**Aim of the exercise**
Among the lines below, tally those that contain "marker" and respond with the total only.

**Data for analysis**
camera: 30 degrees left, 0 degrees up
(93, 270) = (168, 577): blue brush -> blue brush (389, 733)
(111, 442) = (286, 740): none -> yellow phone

* * *

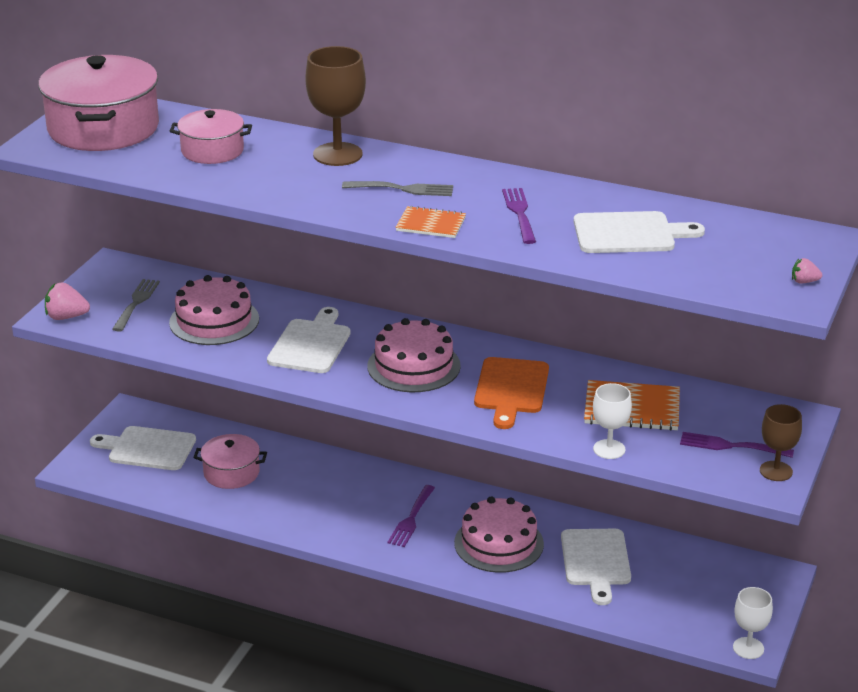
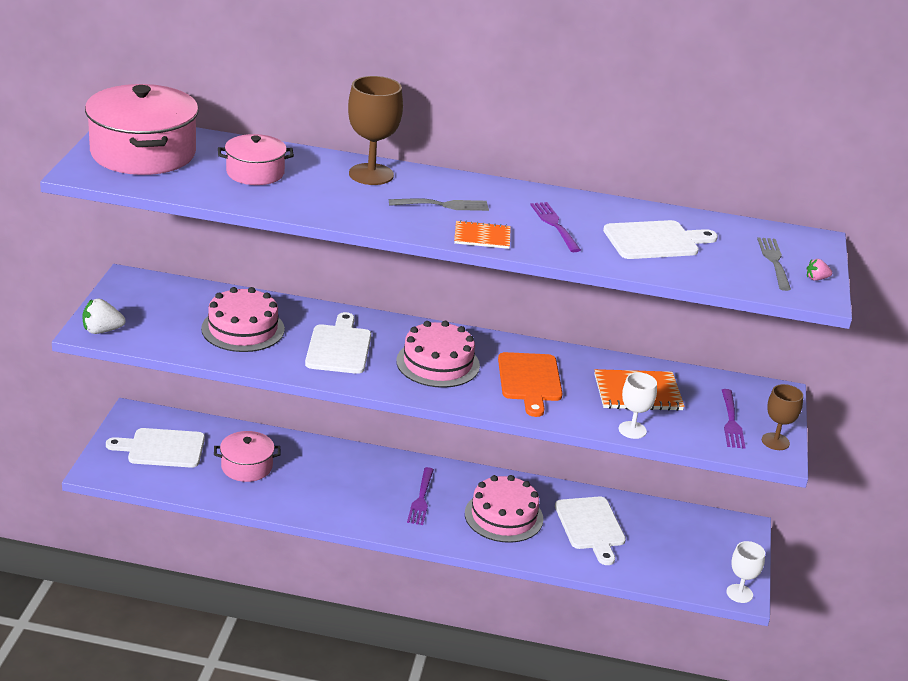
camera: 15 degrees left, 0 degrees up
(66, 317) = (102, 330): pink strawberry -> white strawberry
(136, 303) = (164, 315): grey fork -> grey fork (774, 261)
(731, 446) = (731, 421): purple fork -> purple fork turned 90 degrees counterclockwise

==

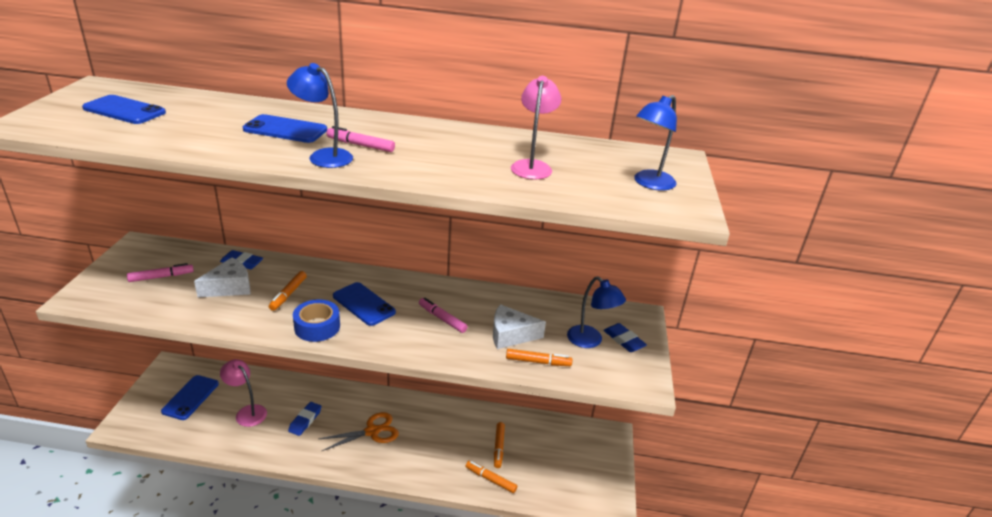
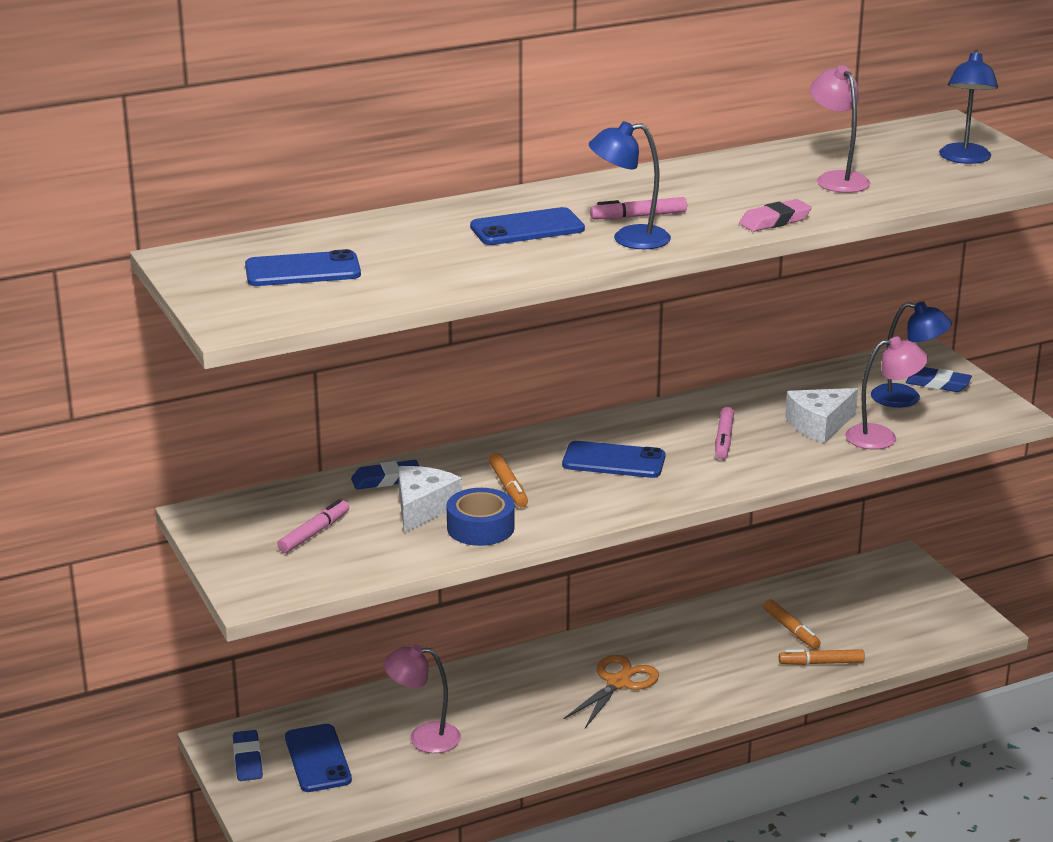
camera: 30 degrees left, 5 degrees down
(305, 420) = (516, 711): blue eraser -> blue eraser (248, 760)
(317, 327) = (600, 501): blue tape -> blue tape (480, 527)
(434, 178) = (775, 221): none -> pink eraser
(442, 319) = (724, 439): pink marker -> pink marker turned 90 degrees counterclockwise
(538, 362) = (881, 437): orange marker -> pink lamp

**Worked solution**
2